## WORK TO COMPLETE
From the first line to the last, repeat the records exactly and skip the pictures.

* * * * *

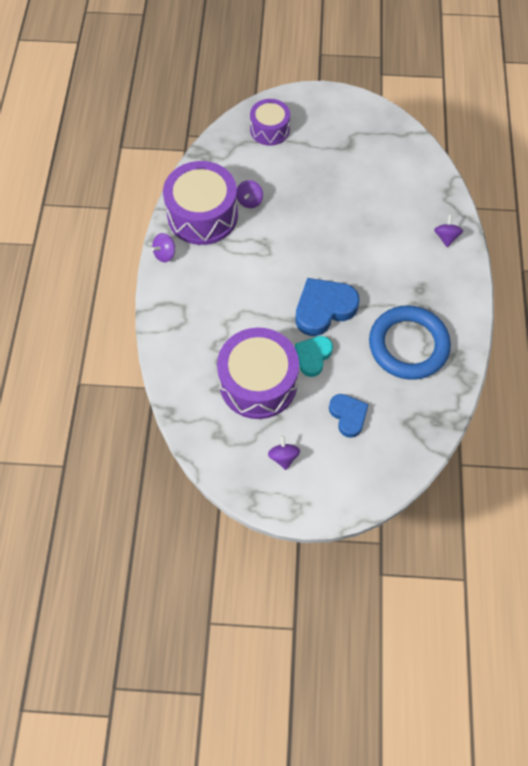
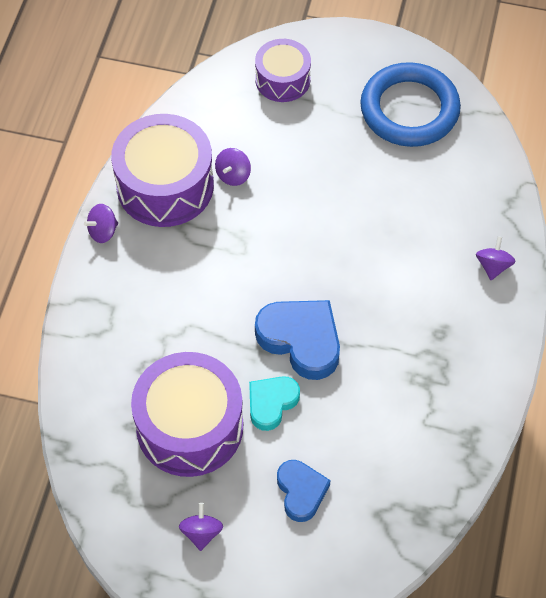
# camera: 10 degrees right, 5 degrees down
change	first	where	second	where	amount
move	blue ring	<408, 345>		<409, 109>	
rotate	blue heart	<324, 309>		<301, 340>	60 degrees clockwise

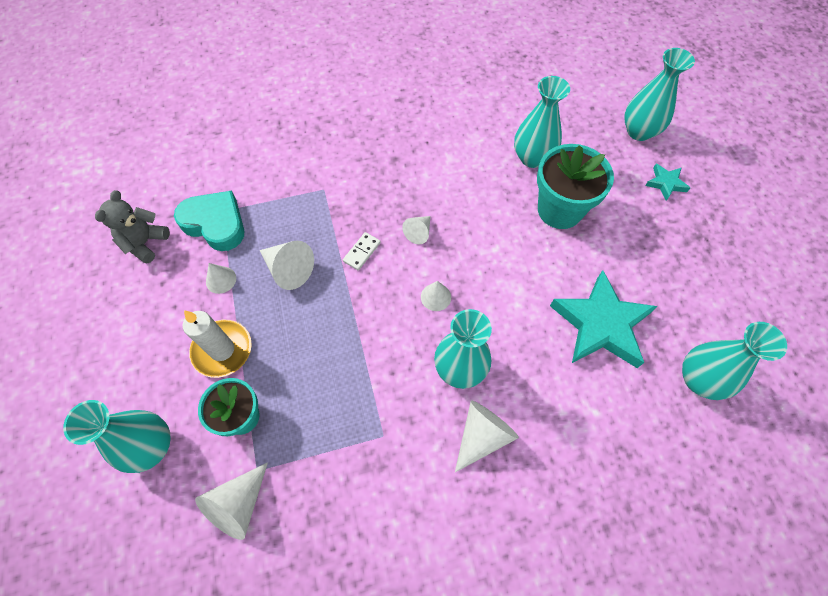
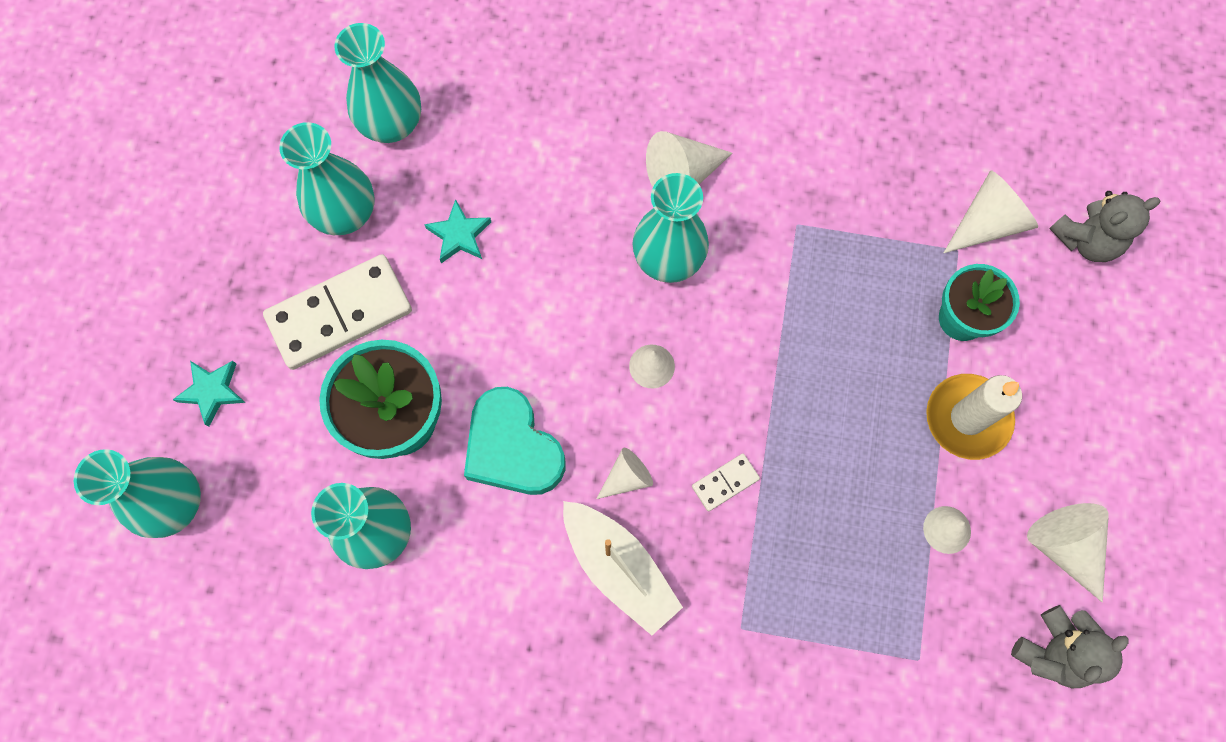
# camera: 155 degrees left, 10 degrees up
change	first	where	second	where	amount
insert			white domino	<339, 314>	
insert			white boat	<619, 568>	
insert			grey teddy bear	<1086, 240>	
move	turquoise vase	<151, 446>		<345, 214>	
move	turquoise heart	<215, 224>		<513, 448>	
move	white cone	<288, 269>		<1064, 547>	
resize	turquoise star	<601, 324>		<459, 235>	x0.46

* * * * *

## SOLUTION
# camera: 10 degrees right, 5 degrees down
change	first	where	second	where	amount
move	blue ring	<408, 345>		<409, 109>	
rotate	blue heart	<324, 309>		<301, 340>	60 degrees clockwise

# camera: 155 degrees left, 10 degrees up
change	first	where	second	where	amount
insert			white domino	<339, 314>	
insert			white boat	<619, 568>	
insert			grey teddy bear	<1086, 240>	
move	turquoise vase	<151, 446>		<345, 214>	
move	turquoise heart	<215, 224>		<513, 448>	
move	white cone	<288, 269>		<1064, 547>	
resize	turquoise star	<601, 324>		<459, 235>	x0.46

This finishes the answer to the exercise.